▶ [Your objective]
Would you give back exactly the lines from the line with "TFT pin CS: GP18 -> GP14" through the end of the entries below, both included, but none of the pictures?
*** Opening Information shown ***
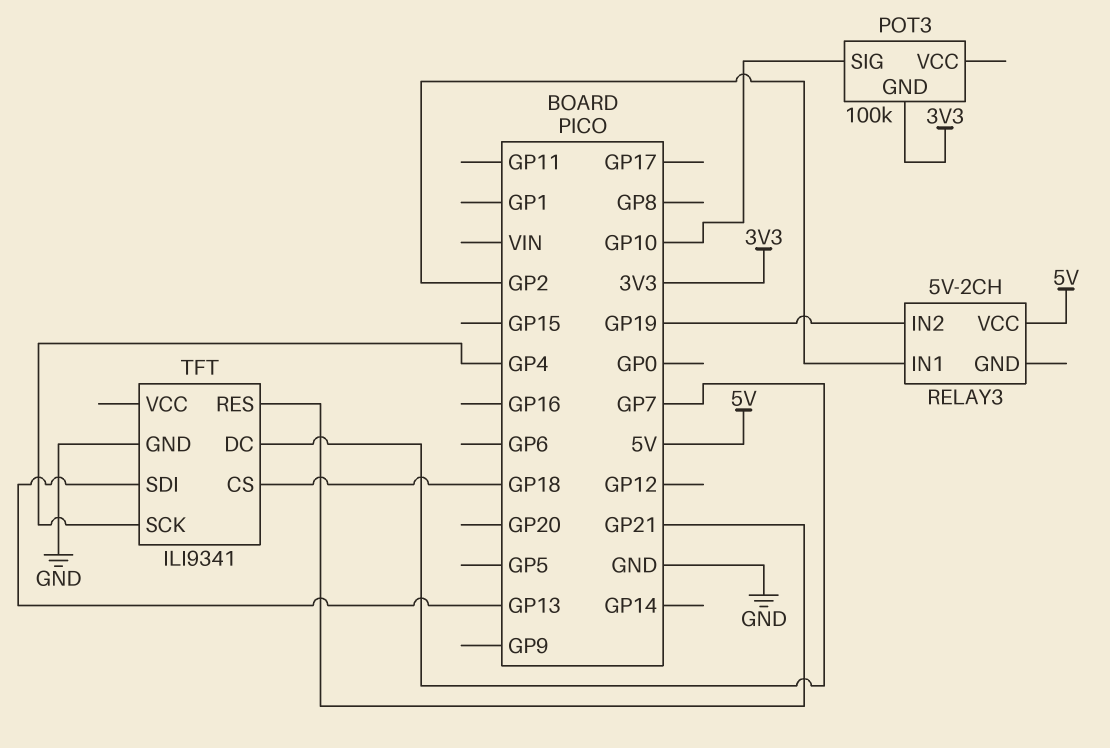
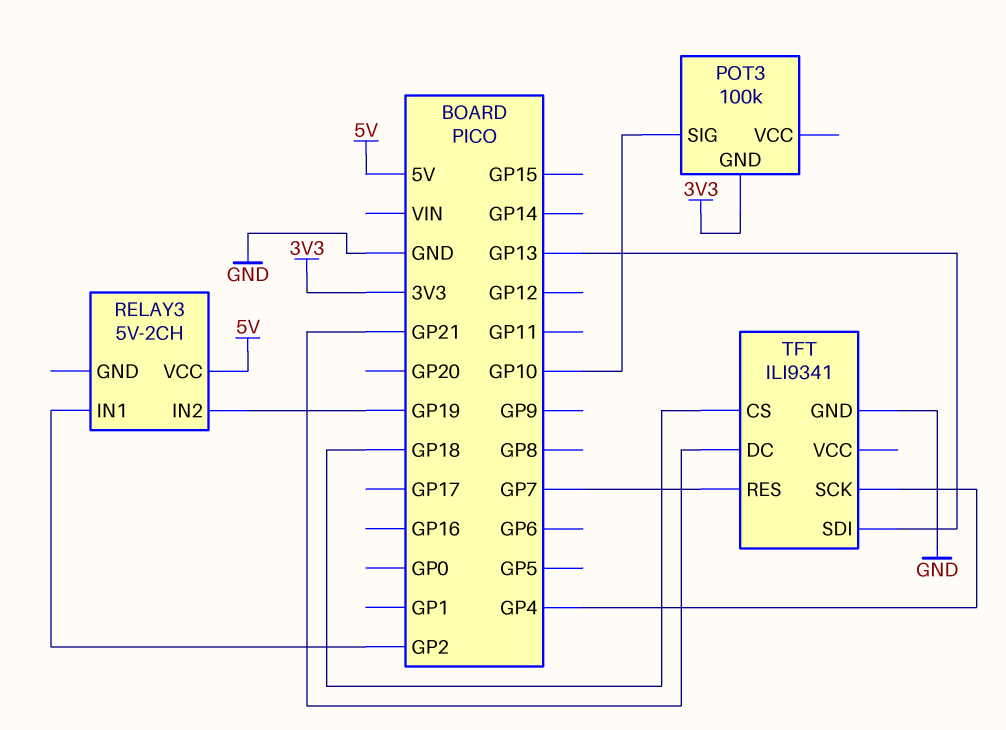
TFT pin DC: GP7 -> GP21
TFT pin RES: GP21 -> GP7

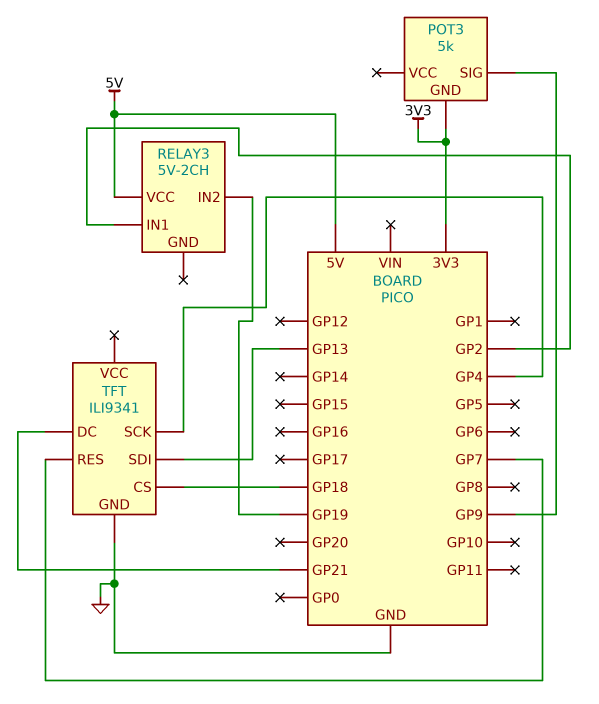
POT3: 100k -> 5k
POT3 pin SIG: GP10 -> GP9

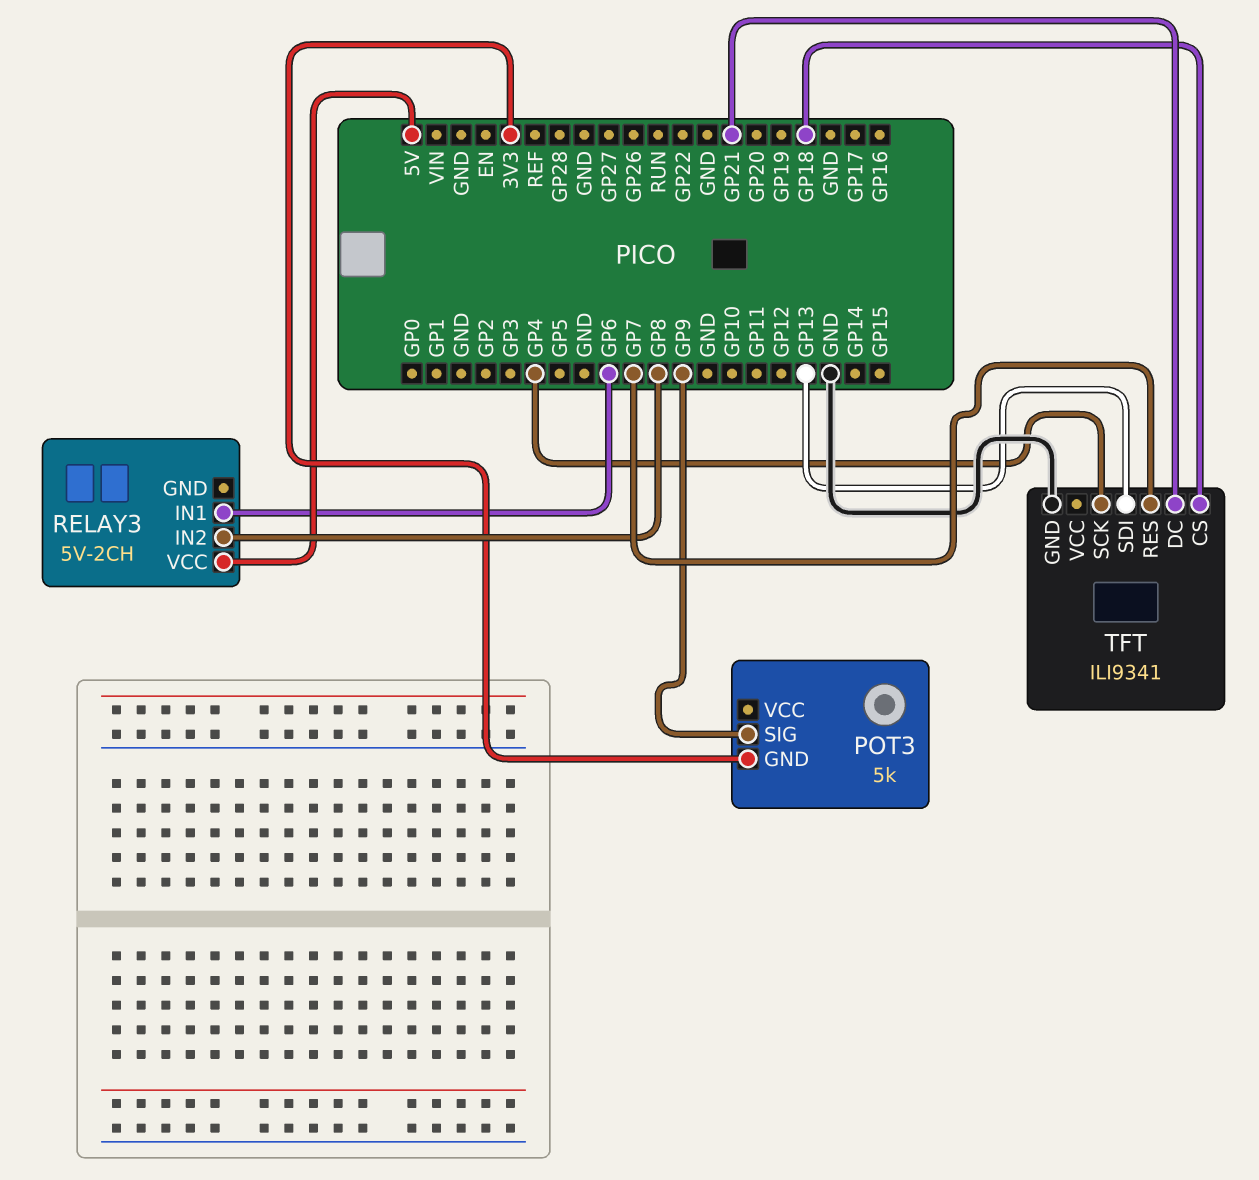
RELAY3 pin IN1: GP2 -> GP6
RELAY3 pin IN2: GP19 -> GP8

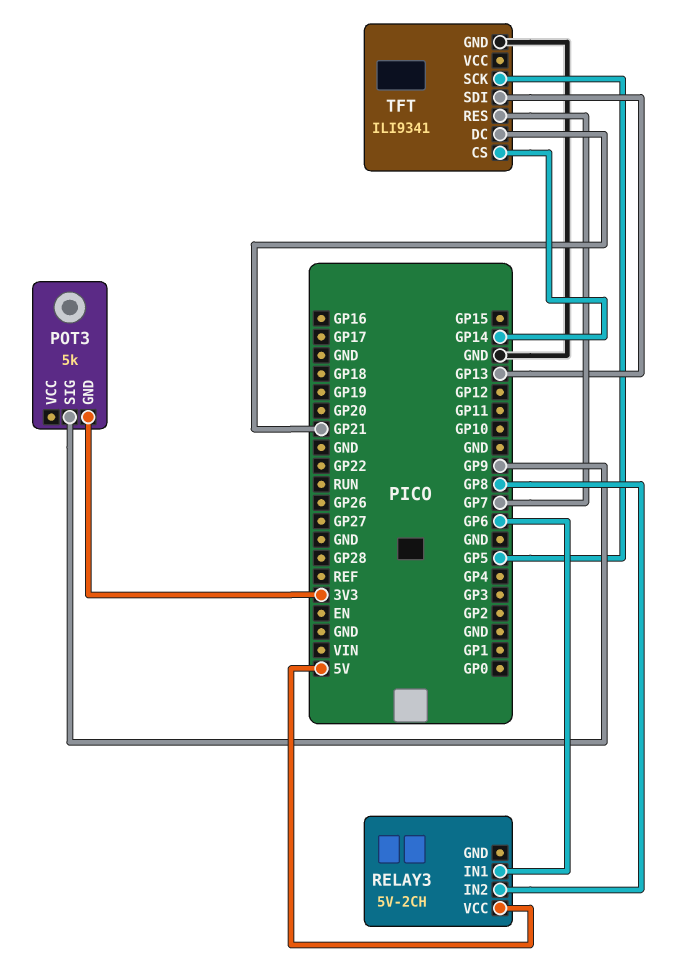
TFT pin CS: GP18 -> GP14
TFT pin SCK: GP4 -> GP5

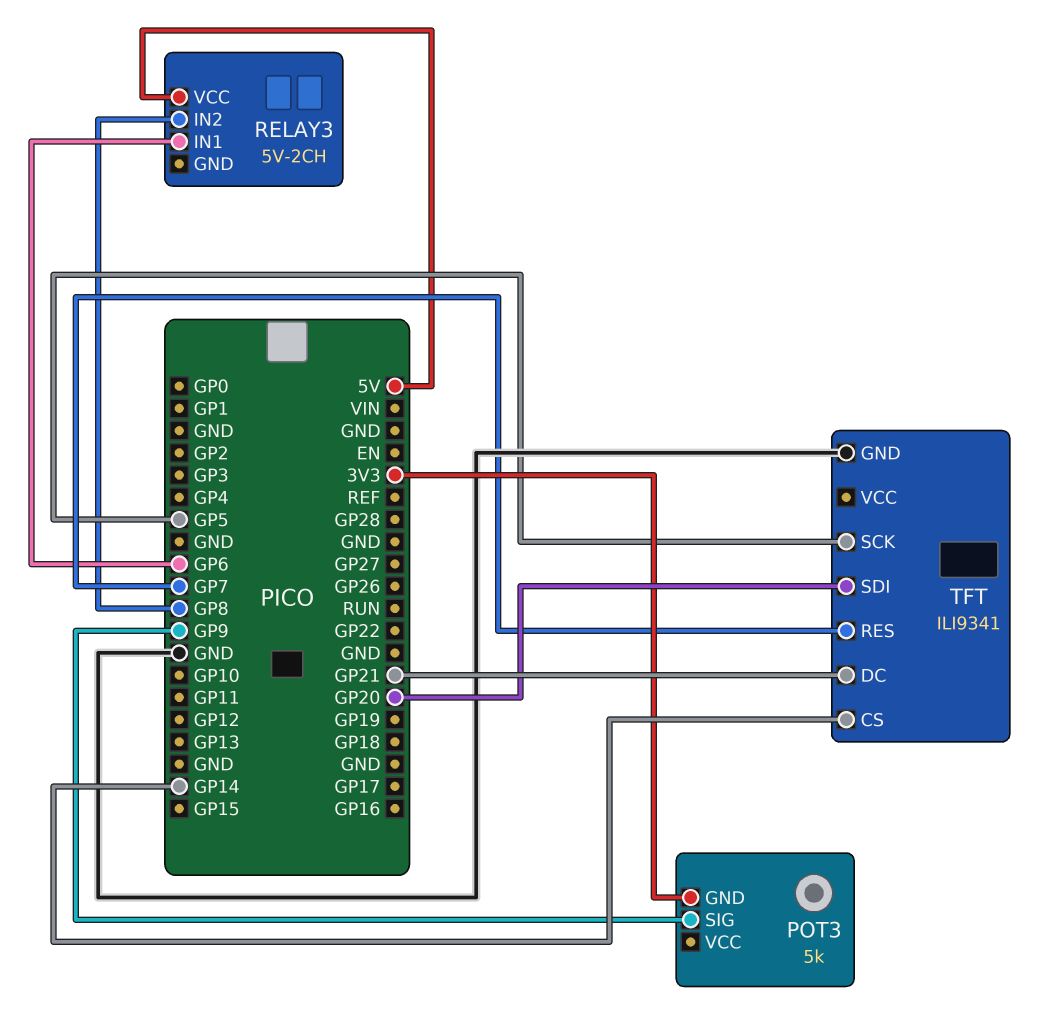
TFT pin SDI: GP13 -> GP20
*** Closing Information shown ***
▶ [Answer below]
TFT pin CS: GP18 -> GP14
TFT pin SCK: GP4 -> GP5

TFT pin SDI: GP13 -> GP20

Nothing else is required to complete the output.